= WORK INSTRUCTION =
Begin at the line containing "(117, 251) = (241, 192): turquoise" in the records below, end at the line containing "(227, 132) = (250, 358): brown", and retype each line in that span exactly. No other line and no image should appear.

= Source records =
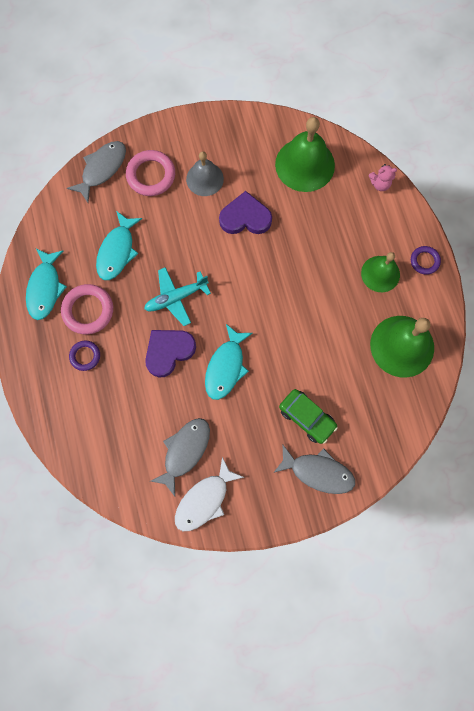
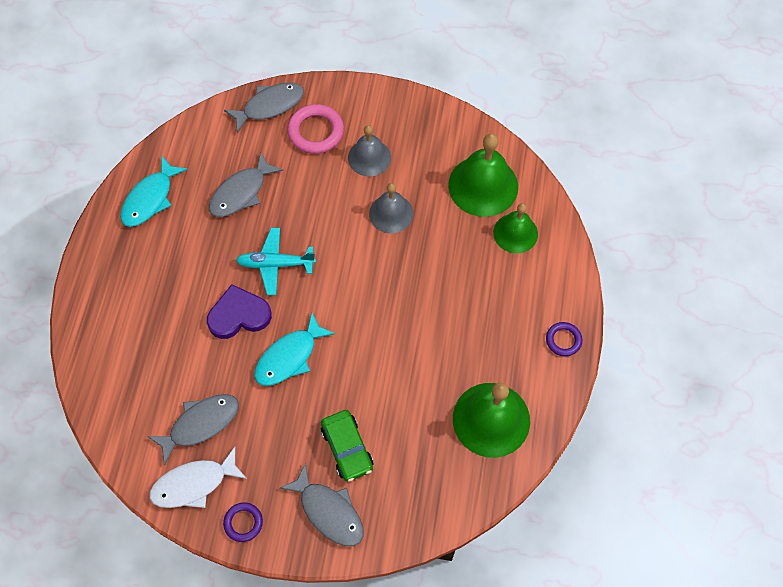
camera: 25 degrees right, 10 degrees down
(85, 356) = (153, 282): purple ring -> purple ring (243, 522)
(88, 310) = (180, 238): pink ring -> none
(117, 251) = (241, 192): turquoise fish -> grey fish
(245, 217) = (391, 213): purple heart -> grey bell
(380, 184) = (555, 238): pink teddy bear -> none
(380, 274) = (506, 332): green bell -> green bell (515, 233)

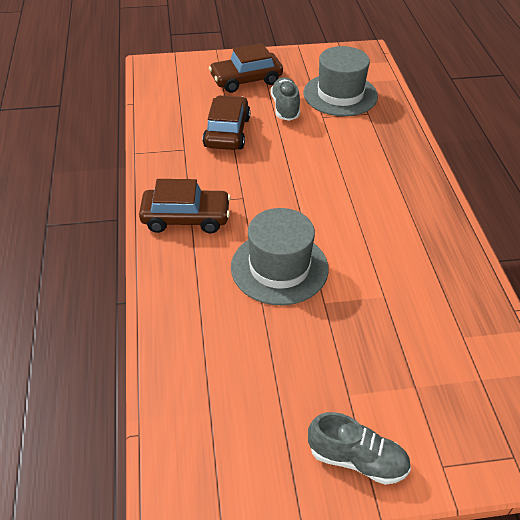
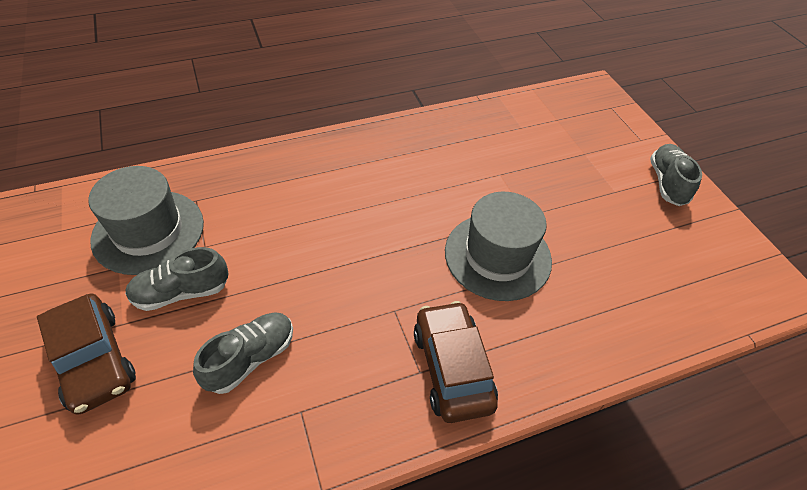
camera: 105 degrees left, 5 degrees up
(227, 132) = (250, 358): brown car -> grey shoe

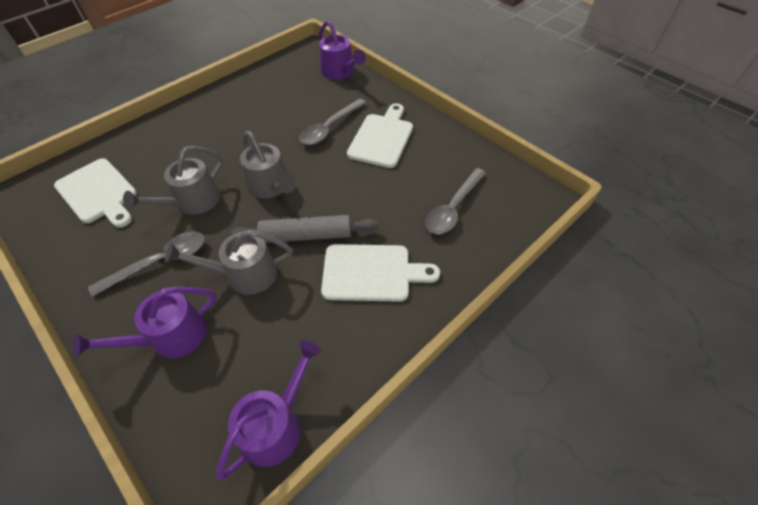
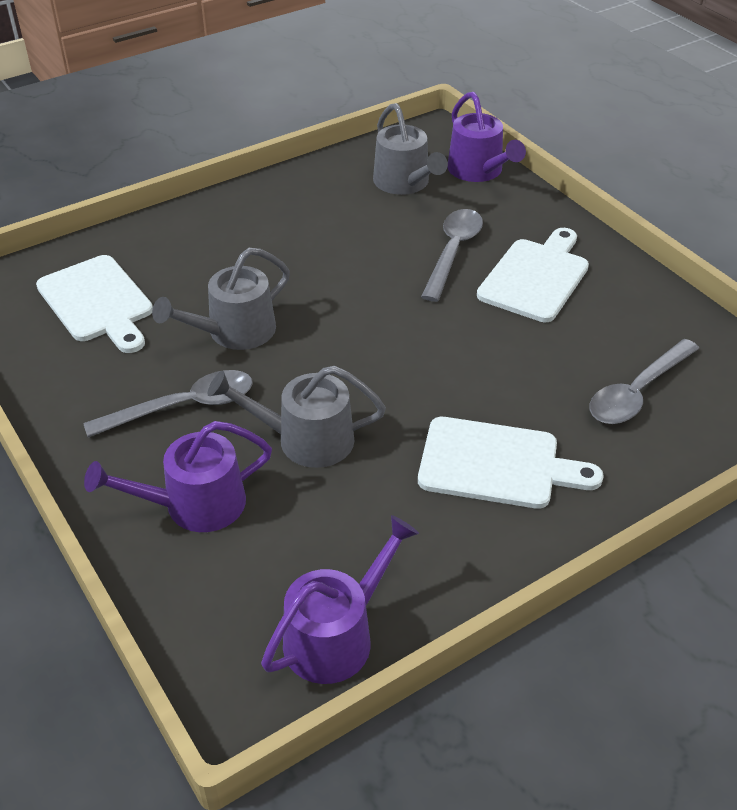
camera: 10 degrees right, 10 degrees down
(271, 186) = (354, 325): grey watering can -> grey watering can (404, 183)
(306, 236) = (402, 400): grey rolling pin -> none
(329, 128) = (453, 252): grey spoon -> grey spoon turned 150 degrees clockwise

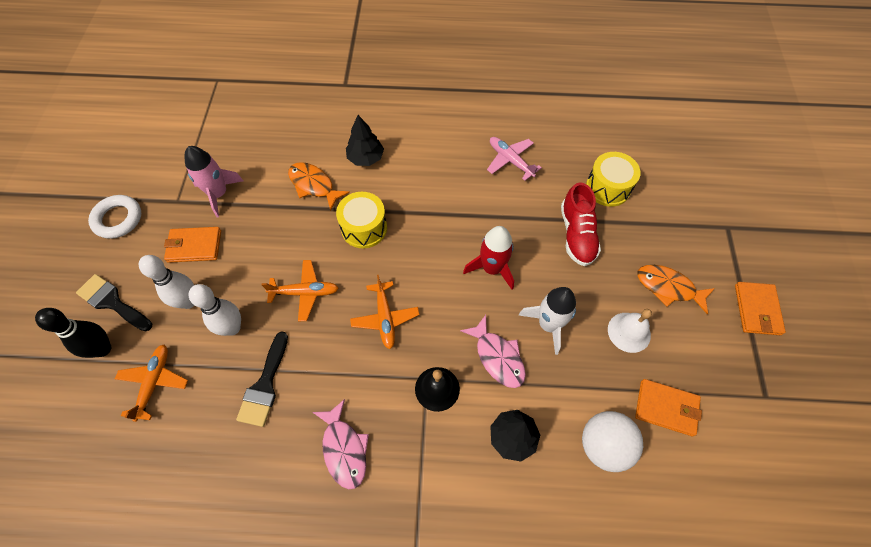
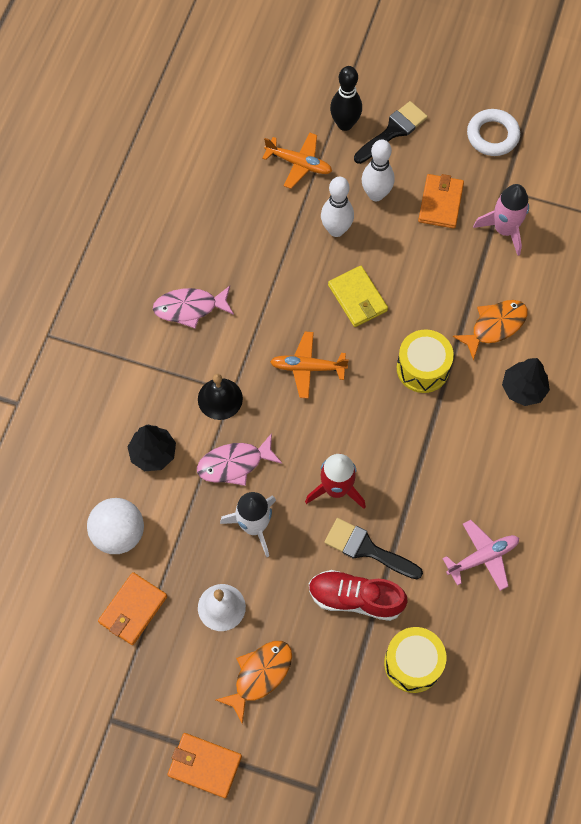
camera: 105 degrees right, 5 degrees up
(265, 385) = (269, 251): black brush -> black brush (367, 549)
(305, 292) = (357, 298): orange plane -> yellow wallet

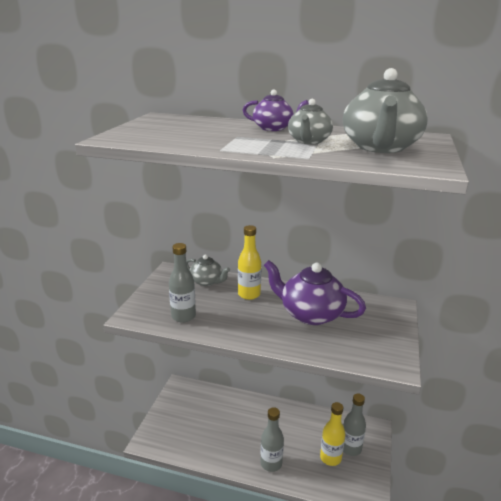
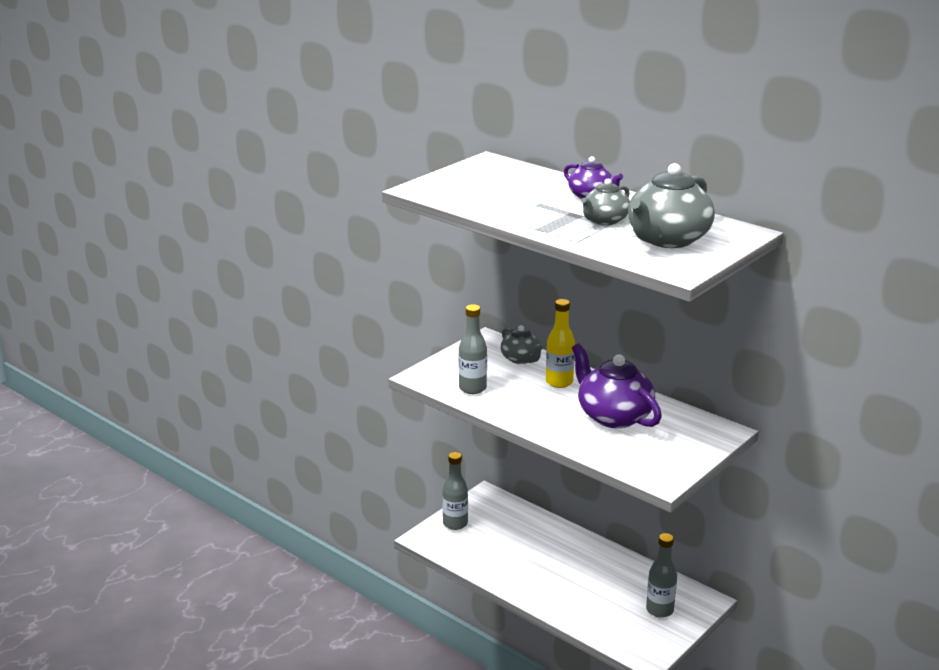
camera: 25 degrees right, 0 degrees up
(271, 463) = (552, 596): grey bottle -> grey bottle (455, 523)
(330, 458) = (627, 611): yellow bottle -> none

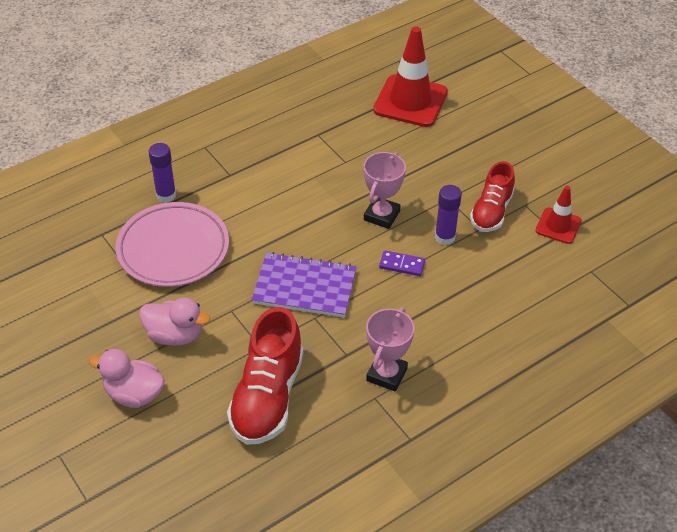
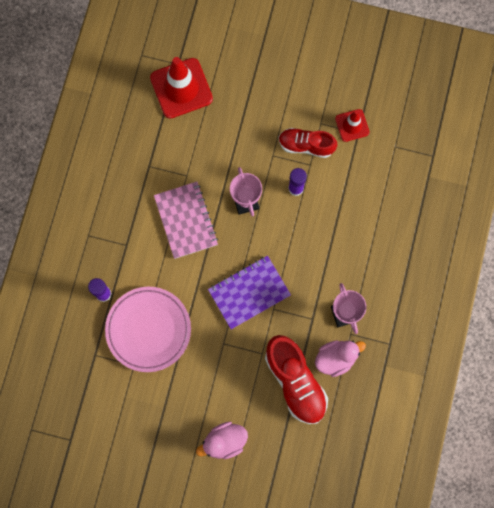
camera: 40 degrees left, 30 degrees up
(175, 335) = (209, 386): pink duck -> pink duck (336, 358)
(307, 192) = (186, 220): none -> pink notebook
(402, 265) = (289, 230): purple domino -> none
(491, 212) = (306, 145): red shoe -> red shoe turned 120 degrees clockwise

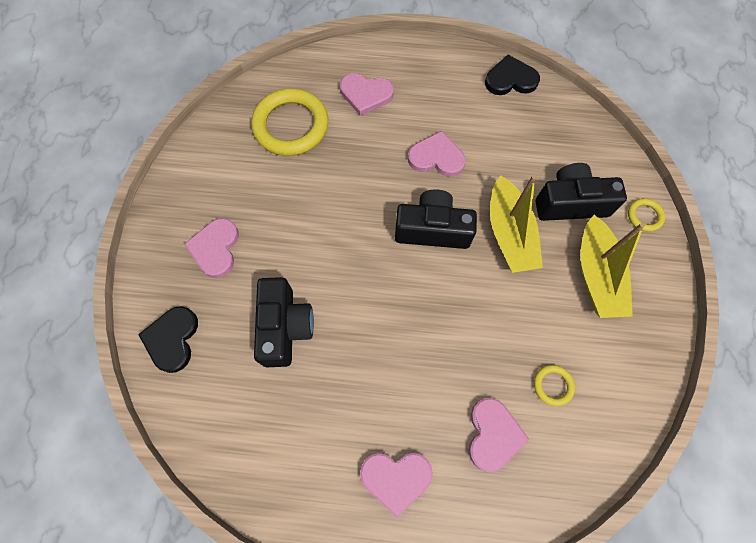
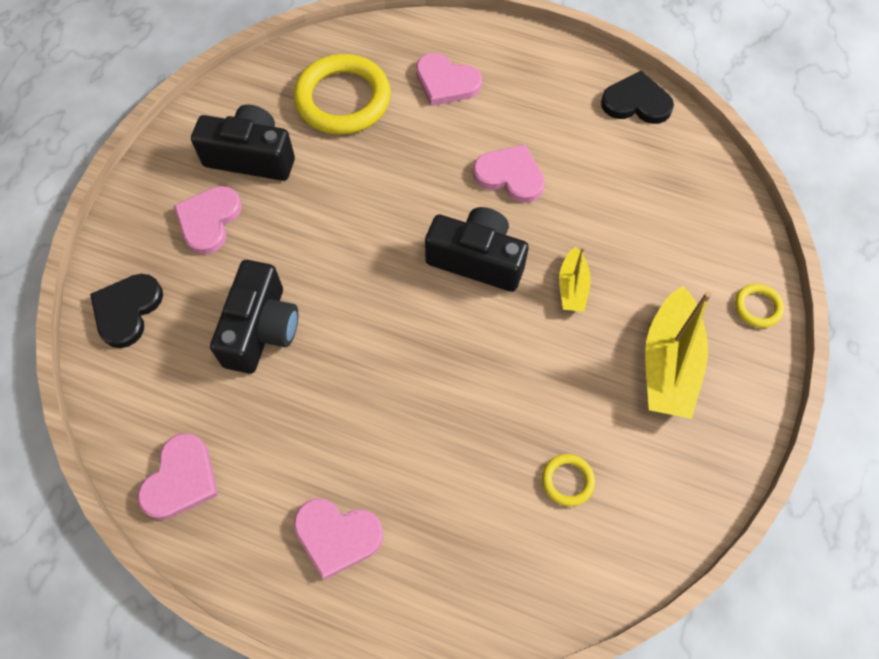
camera: 15 degrees right, 5 degrees down
(493, 434) = (472, 518): pink heart -> pink heart (181, 479)
(509, 233) = (572, 287): yellow boat -> yellow boat, size x0.54
(570, 203) = (664, 269): black camera -> black camera (251, 157)

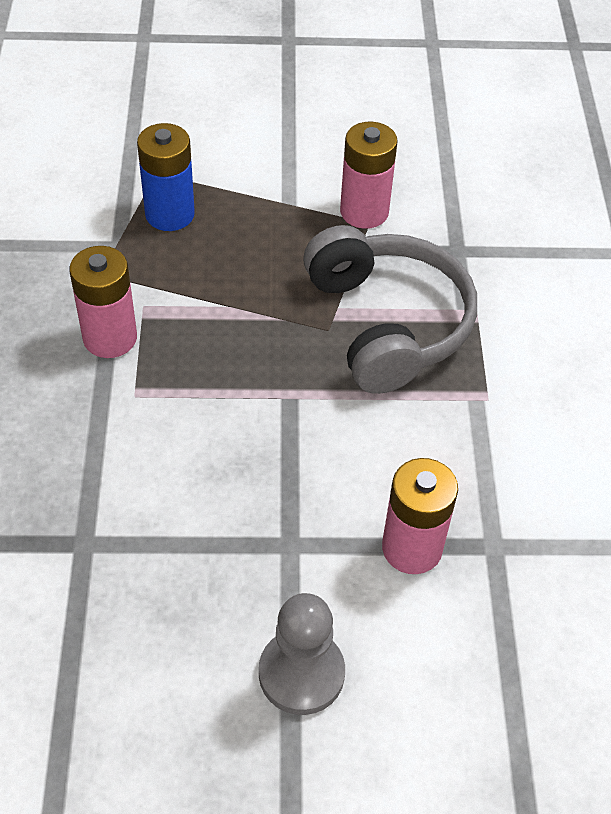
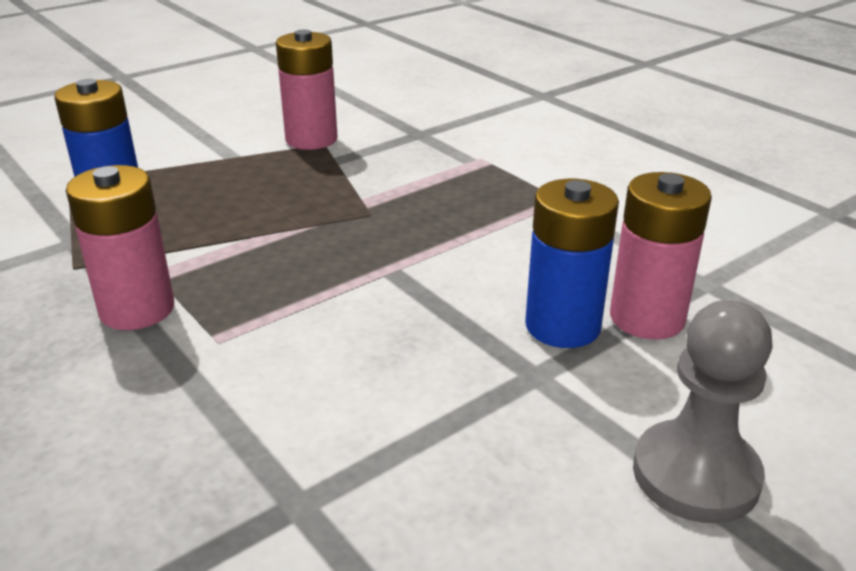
camera: 35 degrees left, 20 degrees down
(348, 518) = (562, 326): none -> blue battery
(387, 323) = (419, 191): grey headphones -> none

= EXERCISE OUTPUT =
(117, 251) = (241, 192): turquoise fish -> grey fish
(245, 217) = (391, 213): purple heart -> grey bell
(380, 184) = (555, 238): pink teddy bear -> none
(380, 274) = (506, 332): green bell -> green bell (515, 233)

camera: 105 degrees left, 5 degrees up
(227, 132) = (250, 358): brown car -> grey shoe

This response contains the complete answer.